Count the lines in the entries below that contain the string "tuplet". Give only the number.

•••••

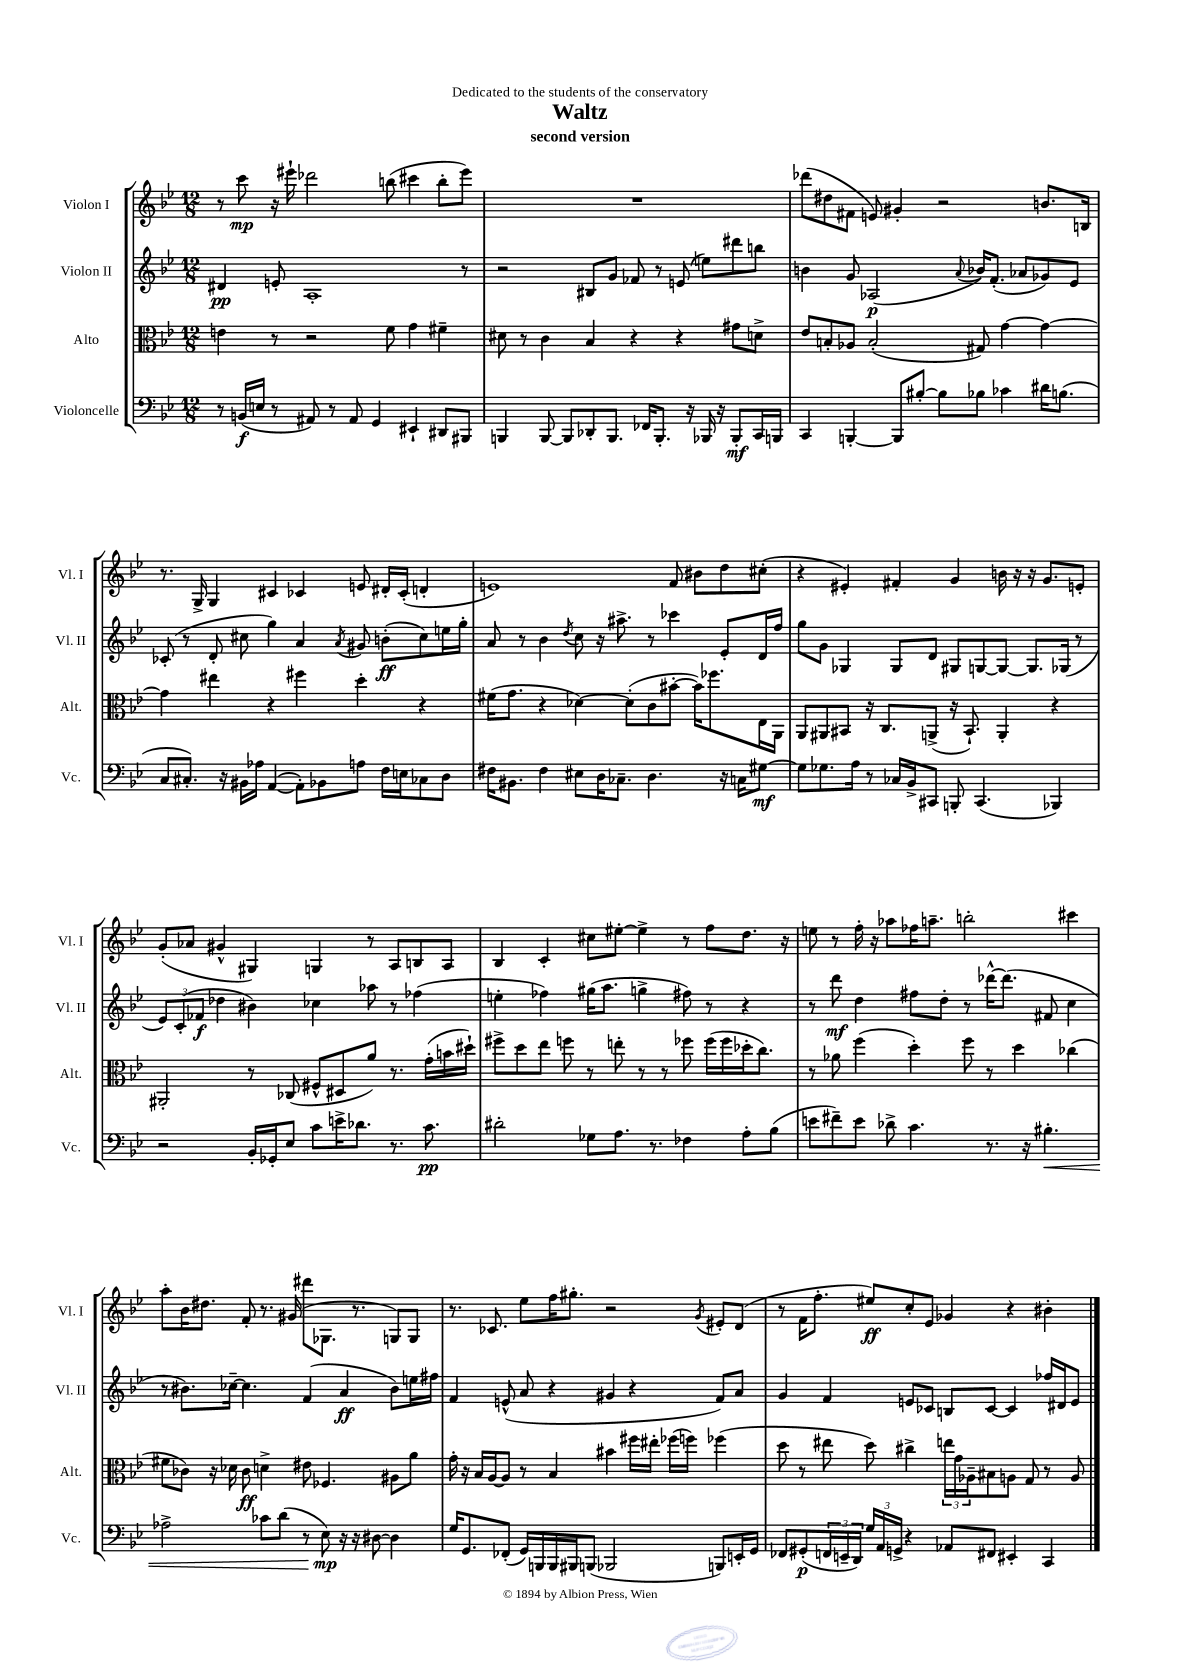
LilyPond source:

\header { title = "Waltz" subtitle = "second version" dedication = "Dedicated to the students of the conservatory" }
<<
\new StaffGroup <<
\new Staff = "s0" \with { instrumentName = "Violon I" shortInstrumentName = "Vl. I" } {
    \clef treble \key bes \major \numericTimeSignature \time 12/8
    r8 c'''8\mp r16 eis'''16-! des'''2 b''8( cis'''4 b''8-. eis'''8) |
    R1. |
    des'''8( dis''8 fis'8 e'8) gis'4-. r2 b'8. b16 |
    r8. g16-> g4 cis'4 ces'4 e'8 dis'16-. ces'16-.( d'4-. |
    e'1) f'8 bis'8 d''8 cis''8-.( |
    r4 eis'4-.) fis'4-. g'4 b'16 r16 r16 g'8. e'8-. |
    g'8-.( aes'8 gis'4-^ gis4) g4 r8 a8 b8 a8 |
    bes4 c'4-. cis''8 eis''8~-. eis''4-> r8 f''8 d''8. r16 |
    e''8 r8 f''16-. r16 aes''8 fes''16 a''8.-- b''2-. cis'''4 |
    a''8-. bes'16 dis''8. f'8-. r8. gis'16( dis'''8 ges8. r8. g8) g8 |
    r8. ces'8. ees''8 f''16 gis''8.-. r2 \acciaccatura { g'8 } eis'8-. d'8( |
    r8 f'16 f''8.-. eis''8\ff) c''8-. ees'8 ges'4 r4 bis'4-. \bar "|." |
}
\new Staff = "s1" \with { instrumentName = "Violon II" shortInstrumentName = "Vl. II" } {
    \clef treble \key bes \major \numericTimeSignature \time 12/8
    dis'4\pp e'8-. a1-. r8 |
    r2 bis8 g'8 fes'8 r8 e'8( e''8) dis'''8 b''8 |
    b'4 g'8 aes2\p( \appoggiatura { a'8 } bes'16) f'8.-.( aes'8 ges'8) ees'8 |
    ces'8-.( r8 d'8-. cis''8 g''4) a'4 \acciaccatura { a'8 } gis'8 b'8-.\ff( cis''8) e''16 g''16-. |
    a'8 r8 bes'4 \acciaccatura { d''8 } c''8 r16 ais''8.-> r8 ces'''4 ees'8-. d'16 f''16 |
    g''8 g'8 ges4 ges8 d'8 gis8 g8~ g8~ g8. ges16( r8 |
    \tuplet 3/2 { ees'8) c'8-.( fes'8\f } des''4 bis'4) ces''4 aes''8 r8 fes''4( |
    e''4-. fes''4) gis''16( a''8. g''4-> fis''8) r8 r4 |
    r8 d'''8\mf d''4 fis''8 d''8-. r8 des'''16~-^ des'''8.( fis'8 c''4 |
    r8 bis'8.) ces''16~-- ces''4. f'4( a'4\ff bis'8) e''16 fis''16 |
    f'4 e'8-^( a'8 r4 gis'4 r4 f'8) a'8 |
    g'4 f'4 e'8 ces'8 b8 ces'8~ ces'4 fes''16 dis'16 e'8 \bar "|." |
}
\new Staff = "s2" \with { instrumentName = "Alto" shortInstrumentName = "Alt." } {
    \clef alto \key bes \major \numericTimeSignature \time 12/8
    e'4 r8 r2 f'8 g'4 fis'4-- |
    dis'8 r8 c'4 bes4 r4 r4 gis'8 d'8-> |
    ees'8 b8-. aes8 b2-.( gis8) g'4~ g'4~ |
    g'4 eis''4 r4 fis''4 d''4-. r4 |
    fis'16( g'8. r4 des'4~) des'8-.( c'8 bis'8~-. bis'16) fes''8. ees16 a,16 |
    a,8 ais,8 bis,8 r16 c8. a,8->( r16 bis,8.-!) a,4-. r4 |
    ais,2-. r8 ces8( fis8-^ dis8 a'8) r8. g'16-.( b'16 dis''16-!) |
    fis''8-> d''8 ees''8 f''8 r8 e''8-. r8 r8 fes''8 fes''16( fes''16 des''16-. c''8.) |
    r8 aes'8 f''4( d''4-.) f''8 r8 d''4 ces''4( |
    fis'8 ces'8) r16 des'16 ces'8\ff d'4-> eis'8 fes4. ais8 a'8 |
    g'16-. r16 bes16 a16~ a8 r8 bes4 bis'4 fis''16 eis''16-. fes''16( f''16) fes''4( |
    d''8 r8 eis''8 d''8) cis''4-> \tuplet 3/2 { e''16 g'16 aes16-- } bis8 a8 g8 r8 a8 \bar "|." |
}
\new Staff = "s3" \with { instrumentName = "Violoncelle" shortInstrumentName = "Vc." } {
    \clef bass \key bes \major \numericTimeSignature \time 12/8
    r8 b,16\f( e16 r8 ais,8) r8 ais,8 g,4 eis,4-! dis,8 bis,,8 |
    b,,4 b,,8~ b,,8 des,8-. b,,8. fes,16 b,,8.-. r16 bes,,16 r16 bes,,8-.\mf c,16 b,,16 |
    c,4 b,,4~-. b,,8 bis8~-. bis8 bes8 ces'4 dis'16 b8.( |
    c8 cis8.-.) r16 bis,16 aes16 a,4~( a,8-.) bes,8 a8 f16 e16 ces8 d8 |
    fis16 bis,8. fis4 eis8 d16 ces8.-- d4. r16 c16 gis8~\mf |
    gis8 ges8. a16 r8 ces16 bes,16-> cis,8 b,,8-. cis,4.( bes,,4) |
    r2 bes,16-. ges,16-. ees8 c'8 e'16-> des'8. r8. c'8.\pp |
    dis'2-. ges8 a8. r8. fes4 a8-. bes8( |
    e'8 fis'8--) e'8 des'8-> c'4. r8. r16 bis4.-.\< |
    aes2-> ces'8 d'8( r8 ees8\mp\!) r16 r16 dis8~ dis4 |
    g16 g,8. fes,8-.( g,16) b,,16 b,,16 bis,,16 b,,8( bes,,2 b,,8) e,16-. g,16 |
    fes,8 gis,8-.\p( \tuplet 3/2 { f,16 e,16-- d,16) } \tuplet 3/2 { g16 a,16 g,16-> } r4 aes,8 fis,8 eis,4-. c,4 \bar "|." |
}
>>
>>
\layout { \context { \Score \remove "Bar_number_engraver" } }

•••••

* **Exercise solution**
3